> **Activity**:
Skip the pictures. Output only the lines below starting at the line with "(430, 322) = (244, 178): orange" and ending at the line with "camera: 15 degrees left, 10 degrees up", both ends included, exactly as they are.

> **Data records**:
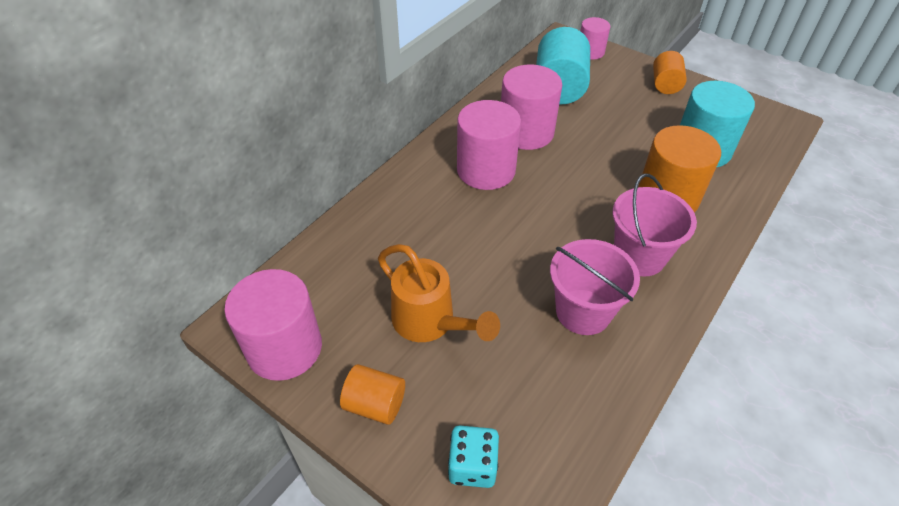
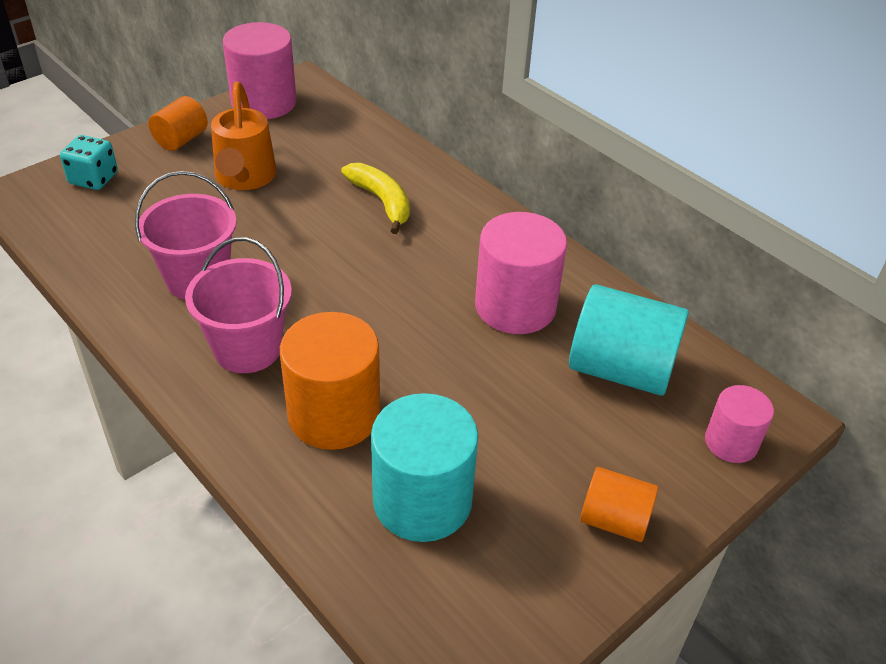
camera: 100 degrees right, 5 degrees down
(430, 322) = (244, 178): orange watering can -> orange watering can turned 60 degrees counterclockwise
(434, 217) = (382, 202): none -> yellow banana
(486, 170) = (448, 254): pink cylinder -> none

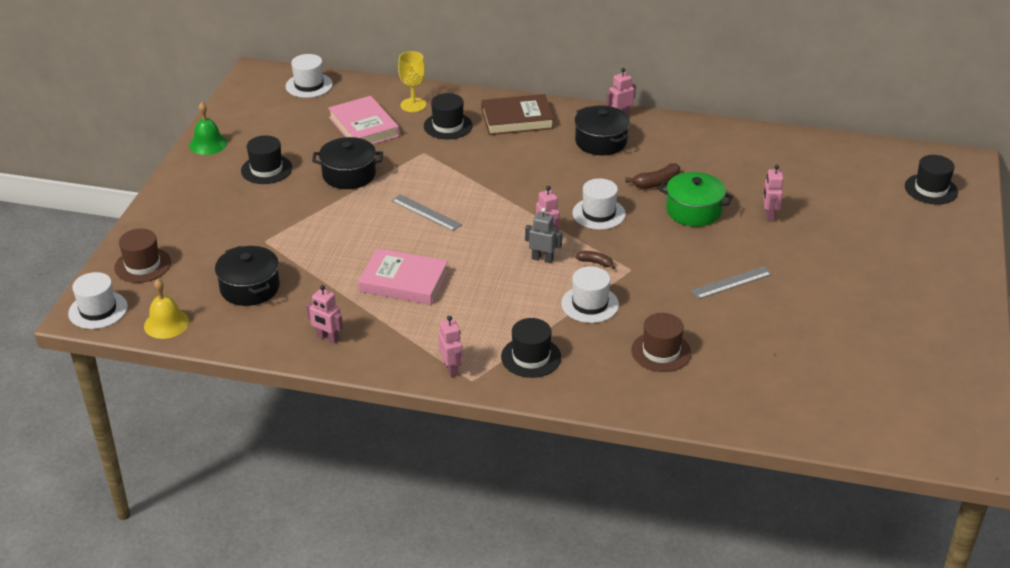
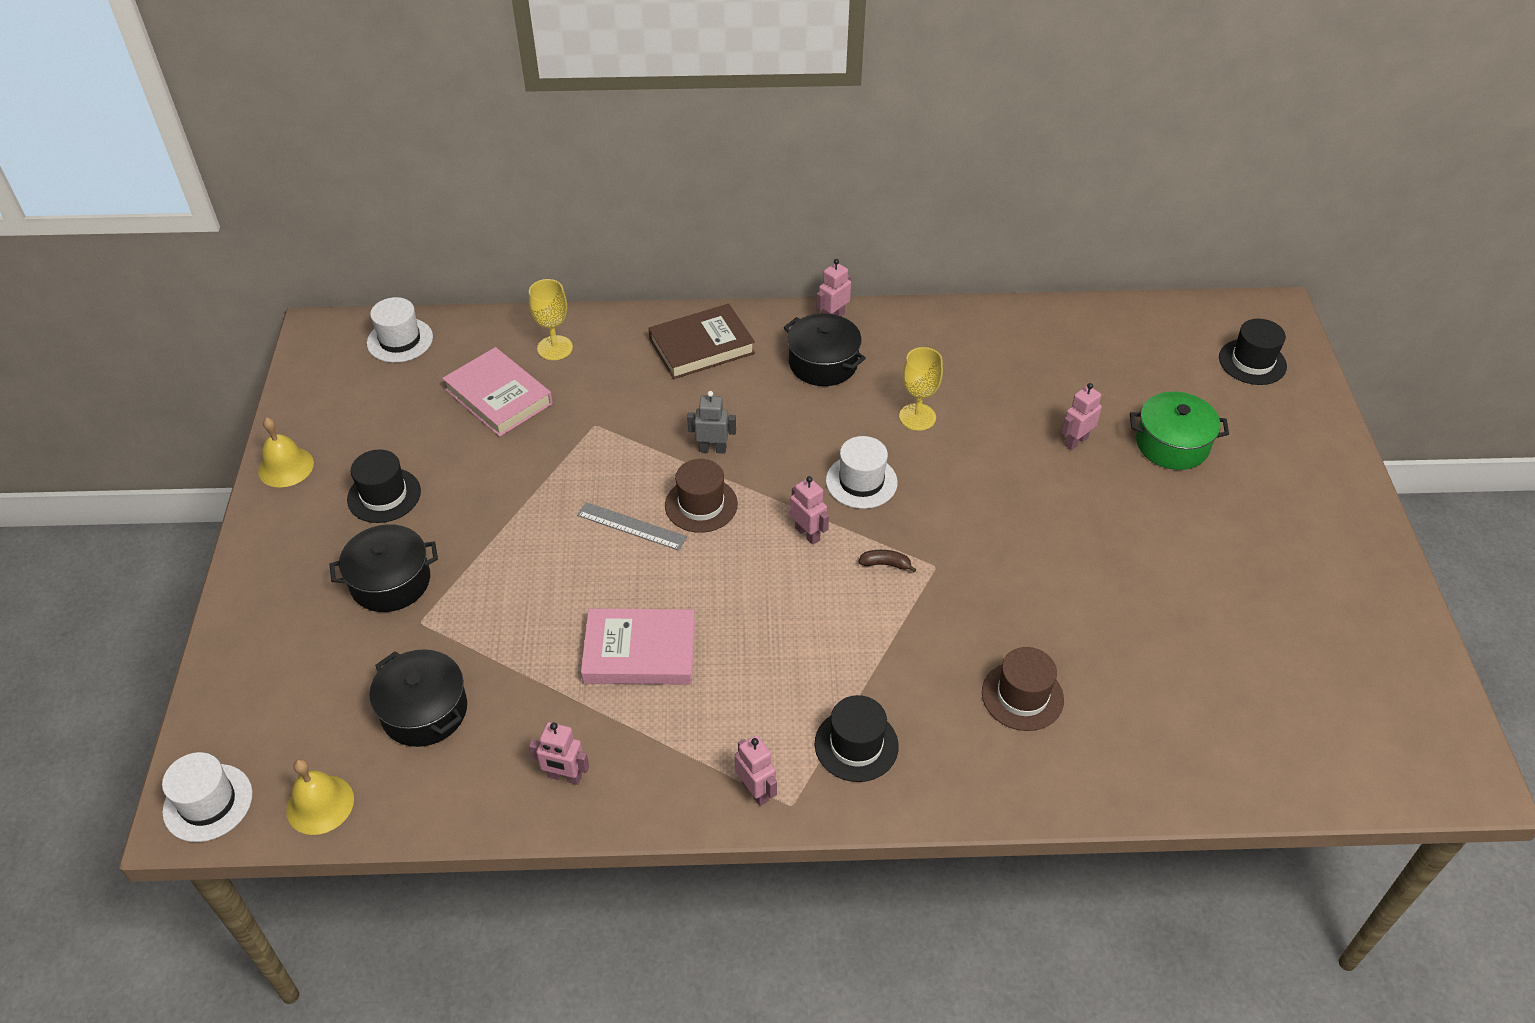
camera: 15 degrees left, 10 degrees up
(142, 265) = (252, 704): brown hat -> brown hat (701, 505)
(208, 144) = (286, 467): green bell -> yellow bell
(349, 174) = (504, 482): black pot -> black pot (390, 581)
(448, 126) = (613, 374): black hat -> none
(542, 259) = (814, 573): grey robot -> grey robot (712, 449)
(590, 304) = (902, 636): white hat -> none
(656, 183) = (917, 417): brown banana -> yellow goblet
(693, 211) = (980, 453): green pot -> green pot (1172, 444)
(731, 282) = (1069, 560): grey ruler -> none
(769, 215) = (1075, 441): pink robot -> pink robot turned 60 degrees clockwise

> **Your solution**:
(430, 322) = (244, 178): orange watering can -> orange watering can turned 60 degrees counterclockwise
(434, 217) = (382, 202): none -> yellow banana
(486, 170) = (448, 254): pink cylinder -> none

camera: 15 degrees left, 10 degrees up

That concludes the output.